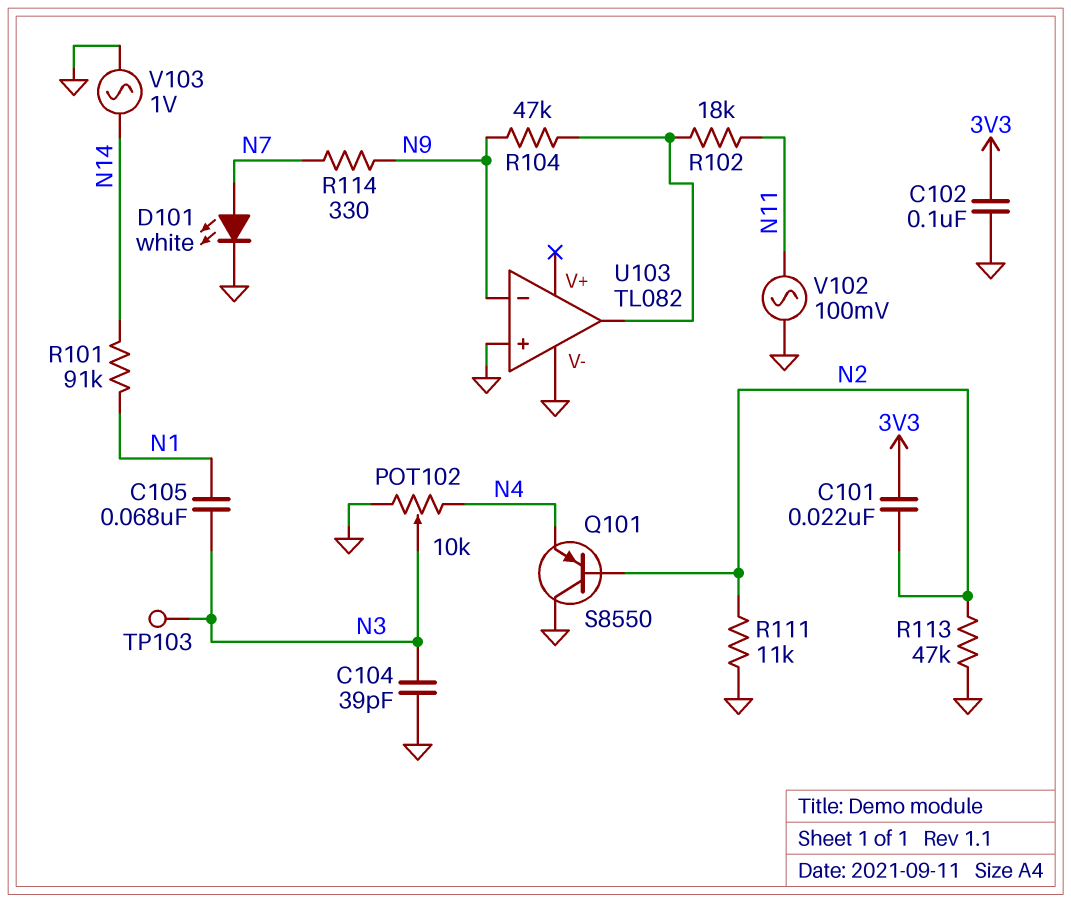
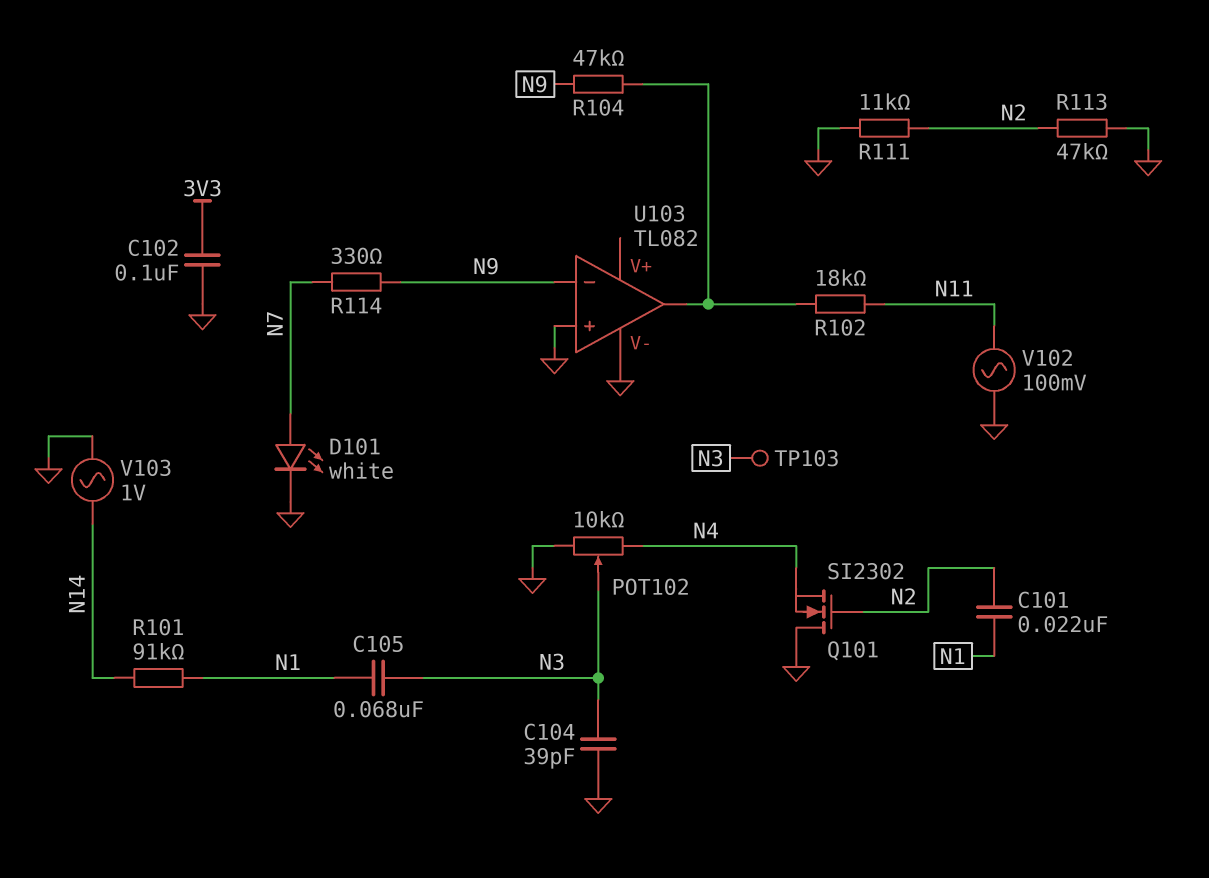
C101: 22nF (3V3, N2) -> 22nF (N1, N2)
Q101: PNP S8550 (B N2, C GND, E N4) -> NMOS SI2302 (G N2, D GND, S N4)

...

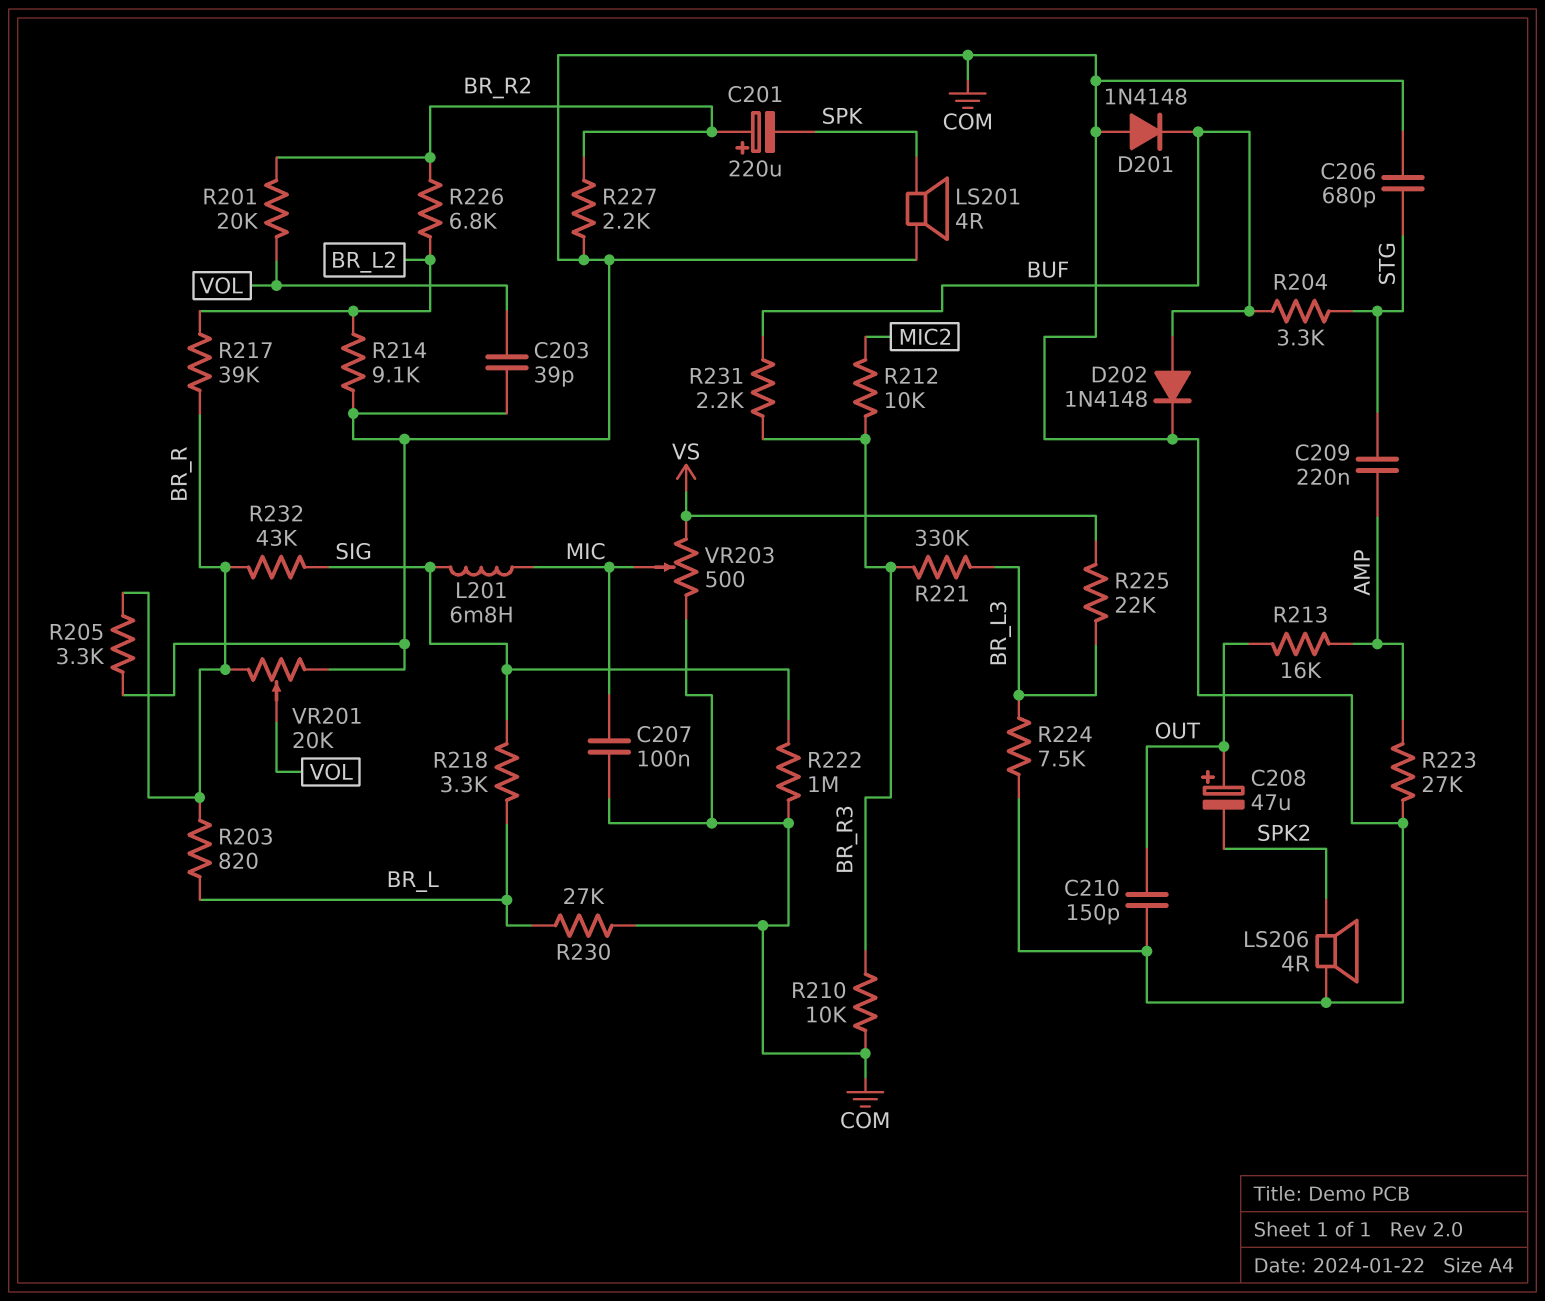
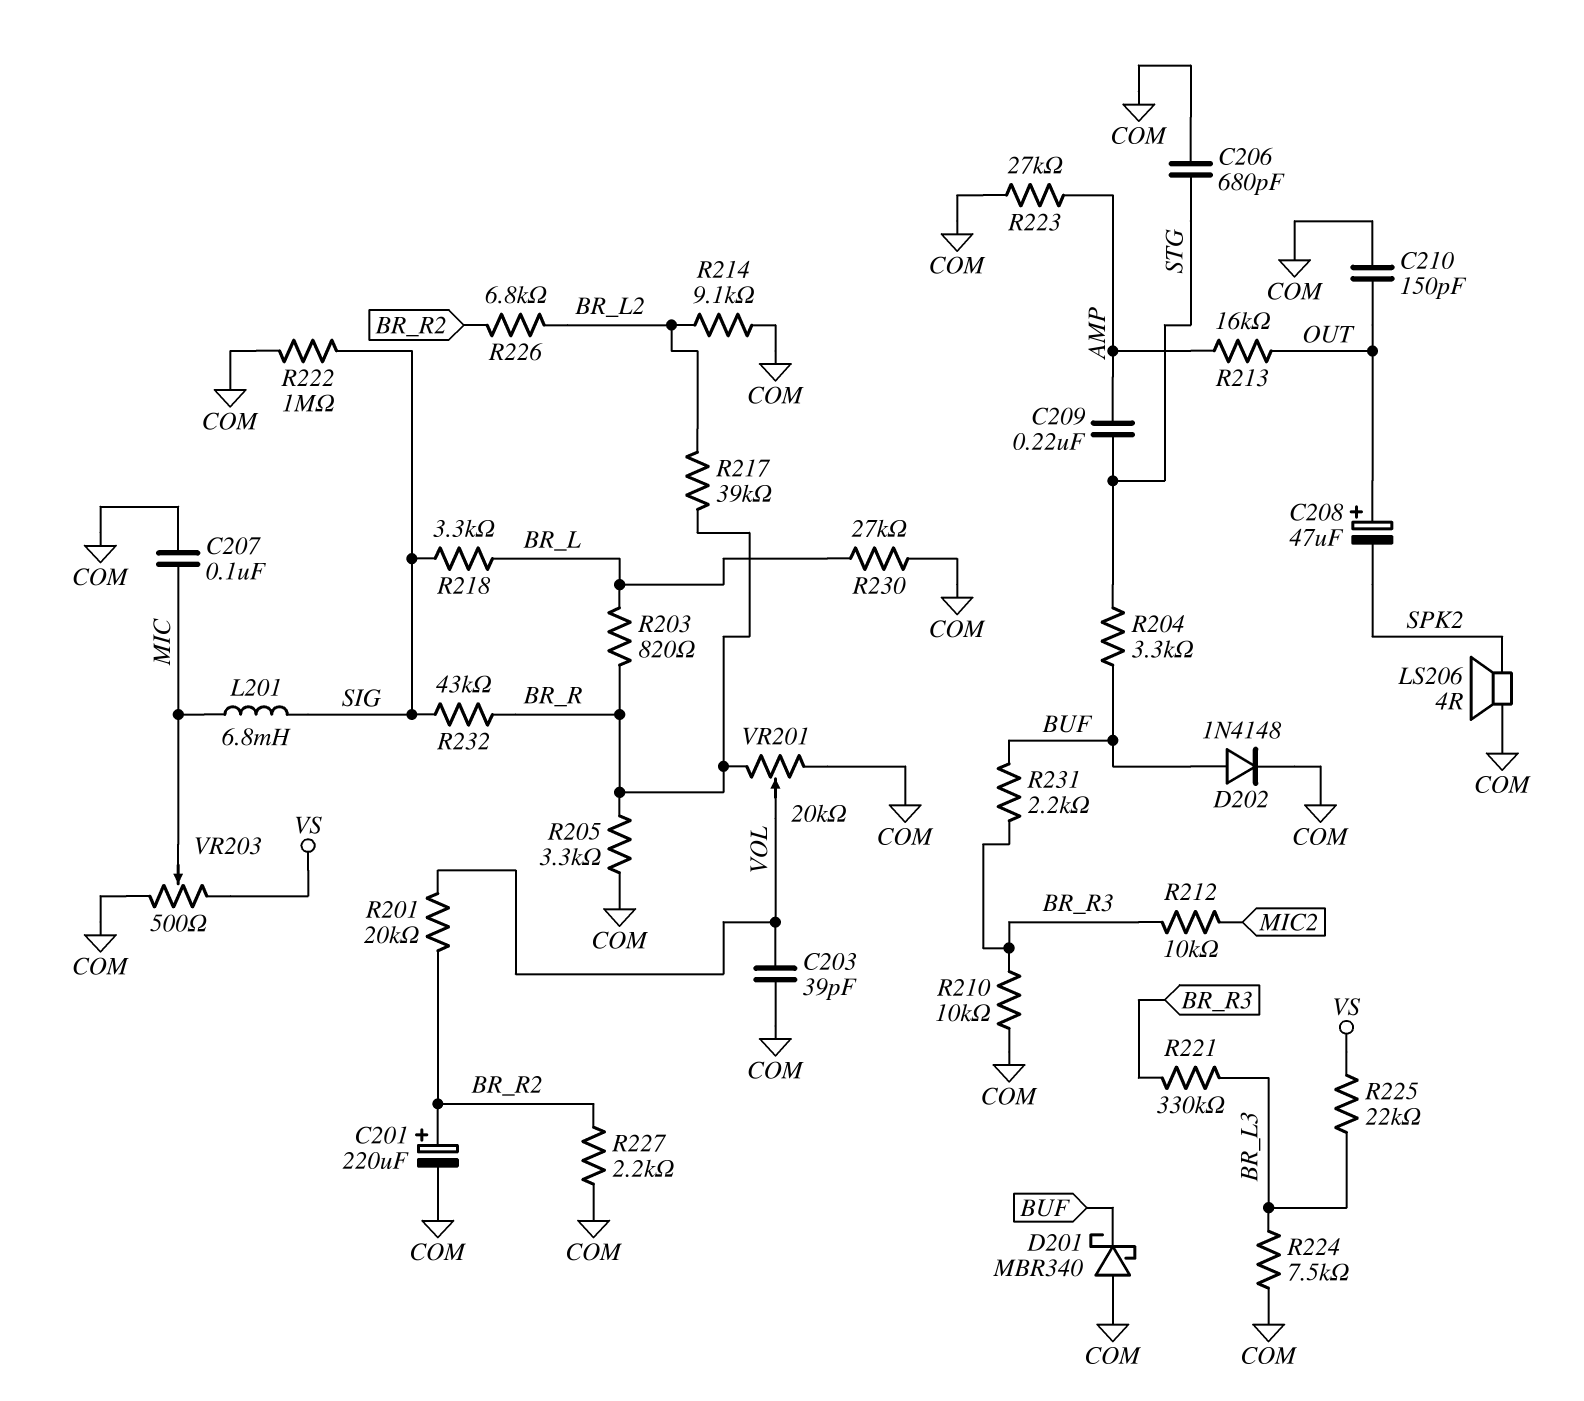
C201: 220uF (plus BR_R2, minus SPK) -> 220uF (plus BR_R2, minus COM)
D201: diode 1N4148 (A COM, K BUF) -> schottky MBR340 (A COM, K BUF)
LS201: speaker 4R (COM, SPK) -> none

---

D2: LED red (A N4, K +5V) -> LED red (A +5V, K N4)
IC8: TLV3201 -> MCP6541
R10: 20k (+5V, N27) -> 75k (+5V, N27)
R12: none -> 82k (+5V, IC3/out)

Exercise objective >> The lines above starting at the one that contains "C101: 22nF (3V3, N2) -> 22nF (N1, N2)" and ending at the one that contains "Q101: PNP S8550" must be transcribed exactly, and no other lines may appear.

Solution below >>
C101: 22nF (3V3, N2) -> 22nF (N1, N2)
Q101: PNP S8550 (B N2, C GND, E N4) -> NMOS SI2302 (G N2, D GND, S N4)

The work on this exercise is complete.